Aim:
Retype every line of the data below verbatim, but leave out the pictures.

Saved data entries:
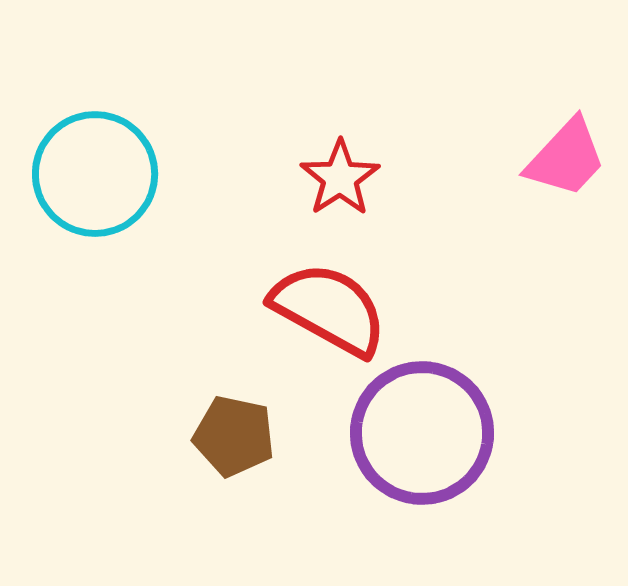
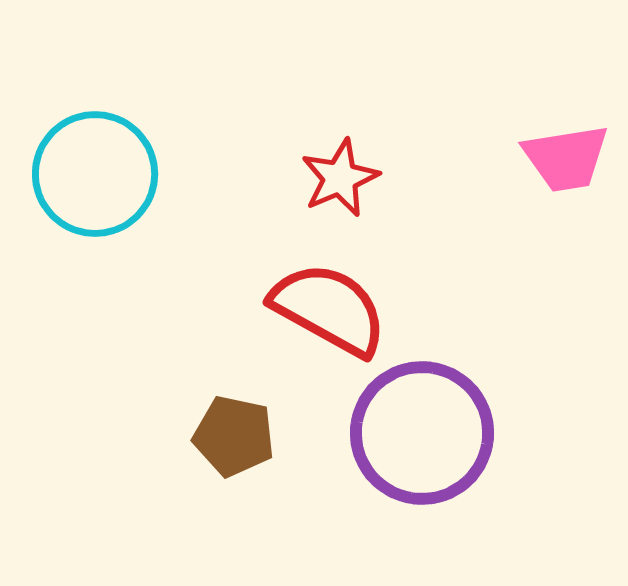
pink trapezoid: rotated 38 degrees clockwise
red star: rotated 10 degrees clockwise
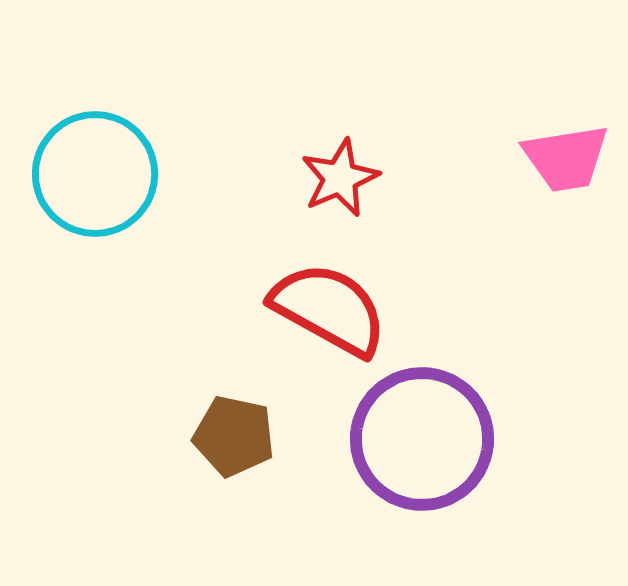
purple circle: moved 6 px down
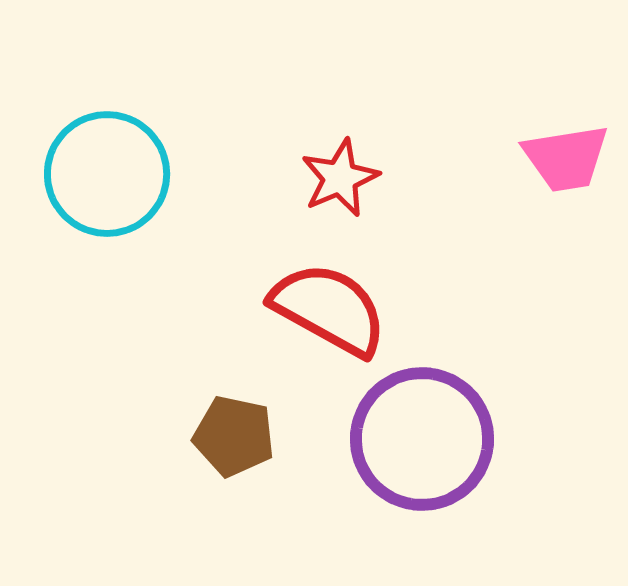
cyan circle: moved 12 px right
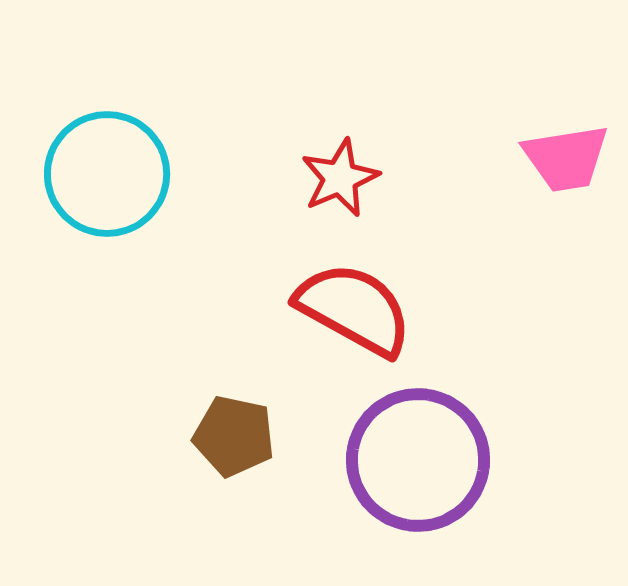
red semicircle: moved 25 px right
purple circle: moved 4 px left, 21 px down
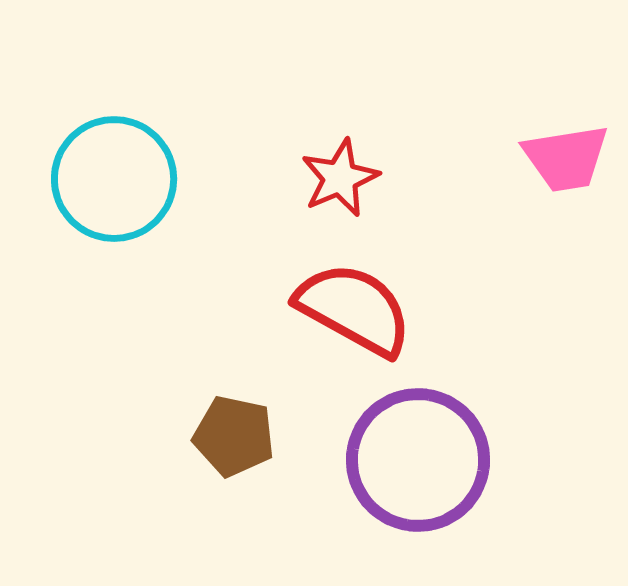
cyan circle: moved 7 px right, 5 px down
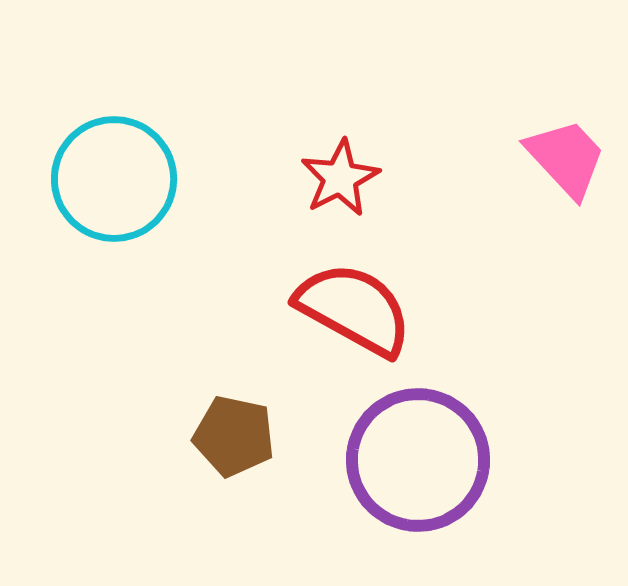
pink trapezoid: rotated 124 degrees counterclockwise
red star: rotated 4 degrees counterclockwise
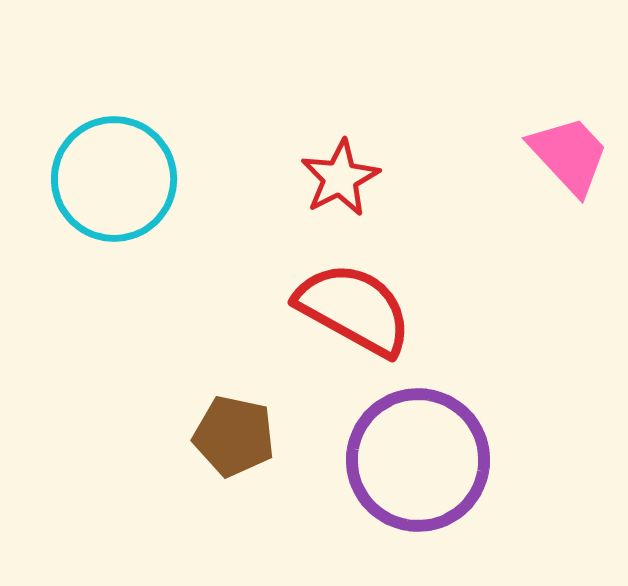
pink trapezoid: moved 3 px right, 3 px up
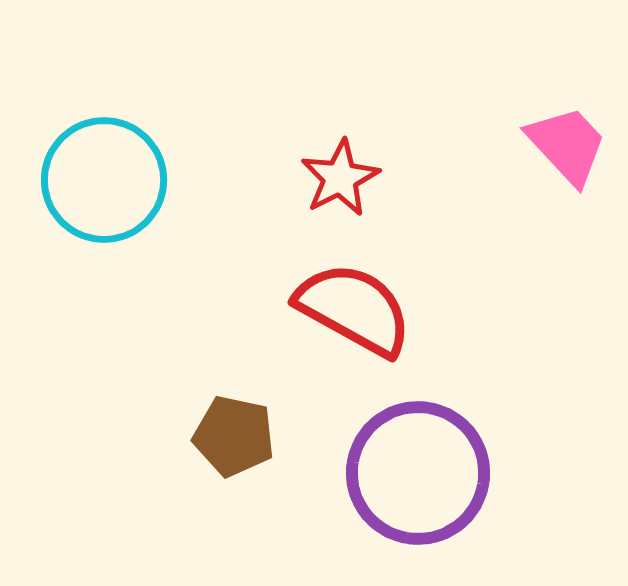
pink trapezoid: moved 2 px left, 10 px up
cyan circle: moved 10 px left, 1 px down
purple circle: moved 13 px down
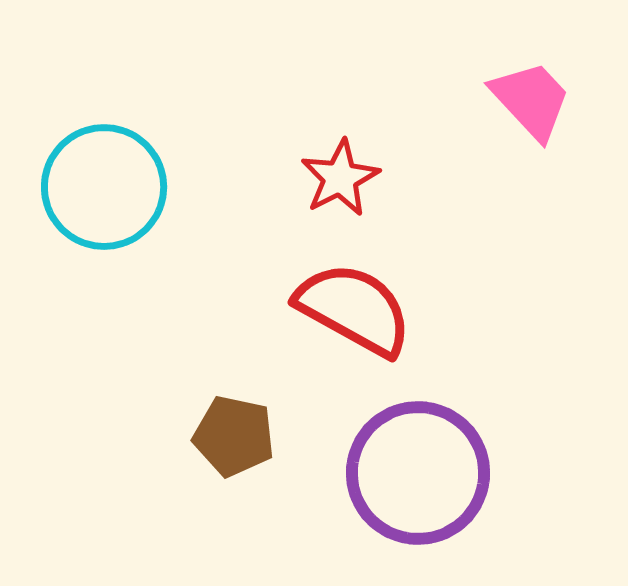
pink trapezoid: moved 36 px left, 45 px up
cyan circle: moved 7 px down
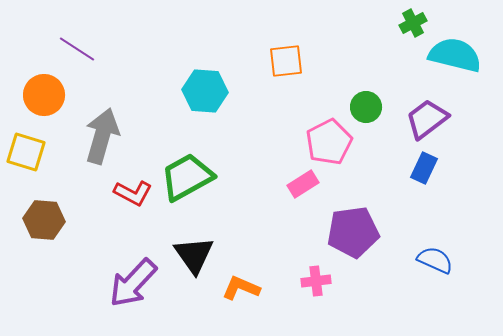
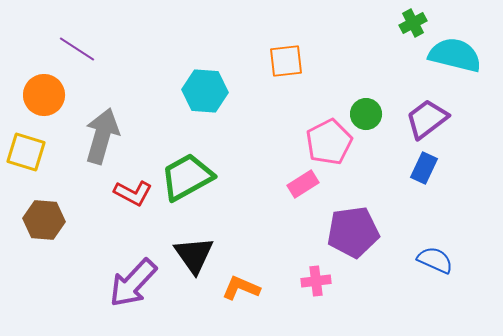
green circle: moved 7 px down
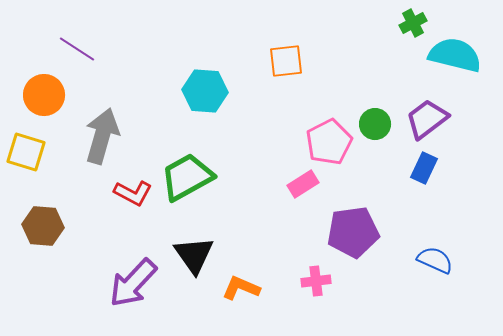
green circle: moved 9 px right, 10 px down
brown hexagon: moved 1 px left, 6 px down
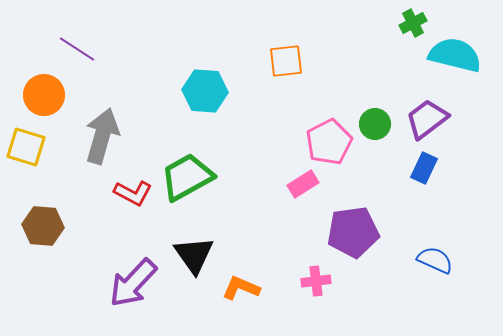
yellow square: moved 5 px up
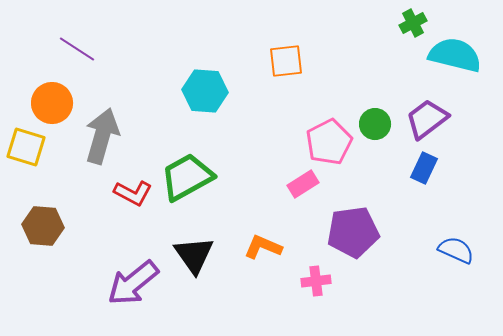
orange circle: moved 8 px right, 8 px down
blue semicircle: moved 21 px right, 10 px up
purple arrow: rotated 8 degrees clockwise
orange L-shape: moved 22 px right, 41 px up
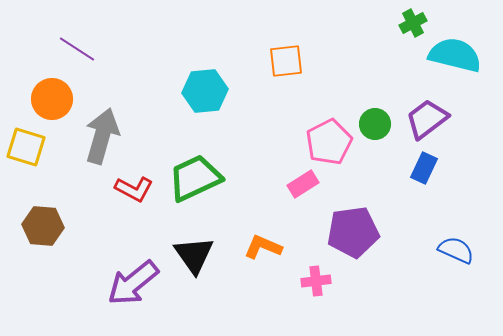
cyan hexagon: rotated 9 degrees counterclockwise
orange circle: moved 4 px up
green trapezoid: moved 8 px right, 1 px down; rotated 4 degrees clockwise
red L-shape: moved 1 px right, 4 px up
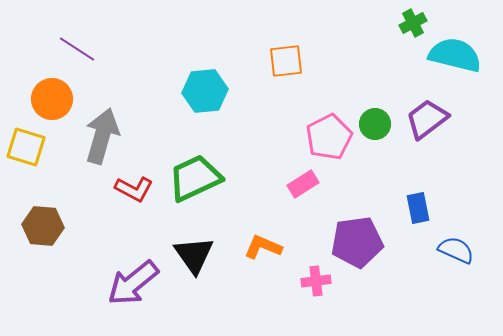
pink pentagon: moved 5 px up
blue rectangle: moved 6 px left, 40 px down; rotated 36 degrees counterclockwise
purple pentagon: moved 4 px right, 10 px down
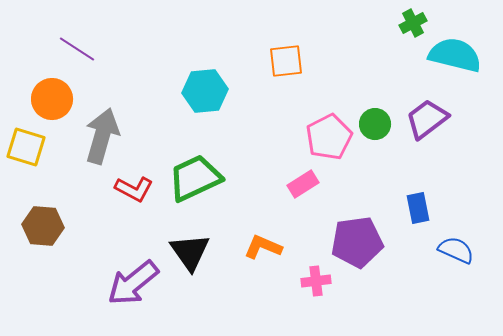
black triangle: moved 4 px left, 3 px up
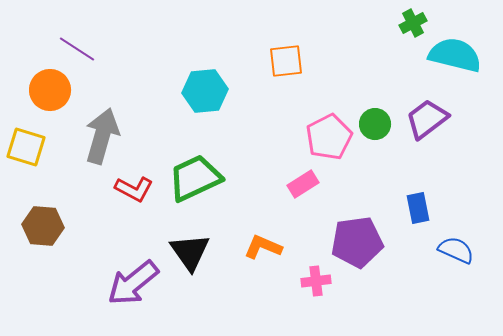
orange circle: moved 2 px left, 9 px up
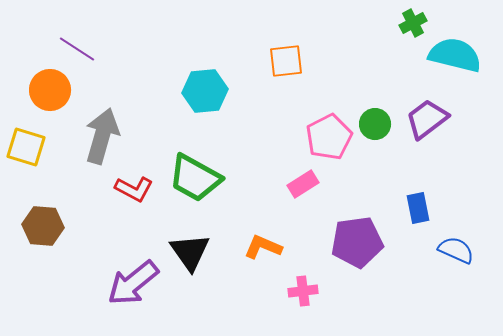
green trapezoid: rotated 126 degrees counterclockwise
pink cross: moved 13 px left, 10 px down
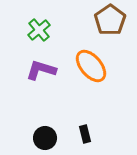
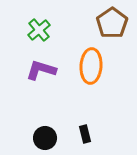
brown pentagon: moved 2 px right, 3 px down
orange ellipse: rotated 44 degrees clockwise
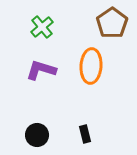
green cross: moved 3 px right, 3 px up
black circle: moved 8 px left, 3 px up
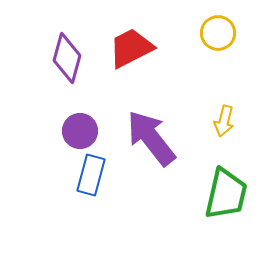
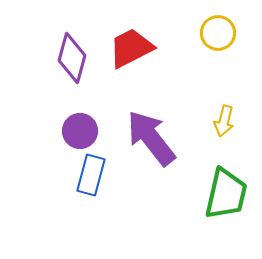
purple diamond: moved 5 px right
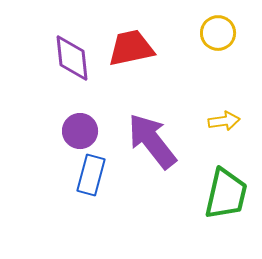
red trapezoid: rotated 15 degrees clockwise
purple diamond: rotated 21 degrees counterclockwise
yellow arrow: rotated 112 degrees counterclockwise
purple arrow: moved 1 px right, 3 px down
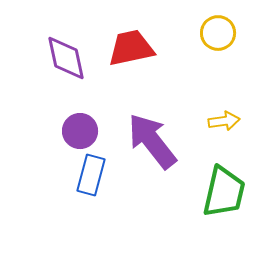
purple diamond: moved 6 px left; rotated 6 degrees counterclockwise
green trapezoid: moved 2 px left, 2 px up
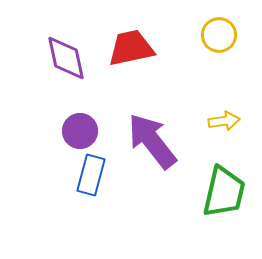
yellow circle: moved 1 px right, 2 px down
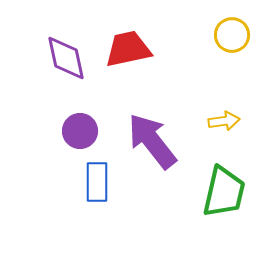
yellow circle: moved 13 px right
red trapezoid: moved 3 px left, 1 px down
blue rectangle: moved 6 px right, 7 px down; rotated 15 degrees counterclockwise
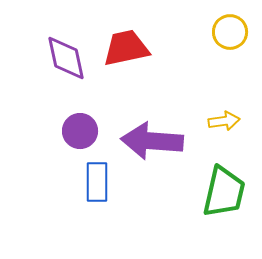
yellow circle: moved 2 px left, 3 px up
red trapezoid: moved 2 px left, 1 px up
purple arrow: rotated 48 degrees counterclockwise
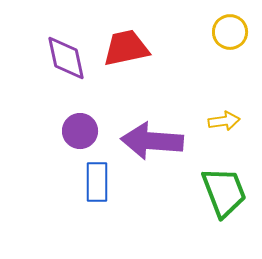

Complete answer:
pink trapezoid: rotated 38 degrees clockwise
red star: rotated 10 degrees clockwise
purple circle: moved 6 px down
cyan circle: moved 12 px right
red semicircle: moved 25 px right
purple circle: moved 4 px left, 21 px down
cyan circle: moved 7 px right, 5 px down
pink trapezoid: rotated 124 degrees counterclockwise
red star: rotated 4 degrees counterclockwise
pink trapezoid: moved 3 px right, 3 px up
pink trapezoid: moved 2 px left, 10 px up
cyan circle: moved 10 px left, 1 px down
purple circle: moved 13 px down
pink trapezoid: moved 36 px left, 45 px up
cyan circle: moved 7 px down
green circle: moved 7 px down
green circle: moved 9 px right, 10 px down
brown hexagon: moved 1 px left, 6 px down
yellow square: moved 5 px up
orange circle: moved 8 px right, 8 px down
blue semicircle: moved 21 px right, 10 px up
purple arrow: rotated 8 degrees clockwise
orange L-shape: moved 22 px right, 41 px up
cyan hexagon: rotated 9 degrees counterclockwise
orange circle: moved 4 px up
green trapezoid: moved 8 px right, 1 px down; rotated 4 degrees clockwise
red L-shape: moved 1 px right, 4 px up
pink pentagon: moved 5 px up
blue rectangle: moved 6 px left, 40 px down; rotated 36 degrees counterclockwise
purple pentagon: moved 4 px right, 10 px down
black triangle: moved 4 px left, 3 px up
orange circle: moved 2 px left, 9 px up
green trapezoid: rotated 126 degrees counterclockwise
pink cross: moved 13 px left, 10 px down
brown pentagon: moved 2 px right, 3 px down
orange ellipse: rotated 44 degrees clockwise
green cross: moved 3 px right, 3 px up
black circle: moved 8 px left, 3 px up
purple diamond: moved 5 px right
red trapezoid: rotated 15 degrees clockwise
purple diamond: rotated 21 degrees counterclockwise
yellow arrow: rotated 112 degrees counterclockwise
purple arrow: moved 1 px right, 3 px down
purple diamond: moved 6 px left; rotated 6 degrees counterclockwise
green trapezoid: moved 2 px left, 2 px up
yellow circle: moved 1 px right, 2 px down
yellow circle: moved 13 px right
red trapezoid: moved 3 px left, 1 px down
blue rectangle: moved 6 px right, 7 px down; rotated 15 degrees counterclockwise
yellow circle: moved 2 px left, 3 px up
red trapezoid: moved 2 px left, 1 px up
purple arrow: rotated 48 degrees counterclockwise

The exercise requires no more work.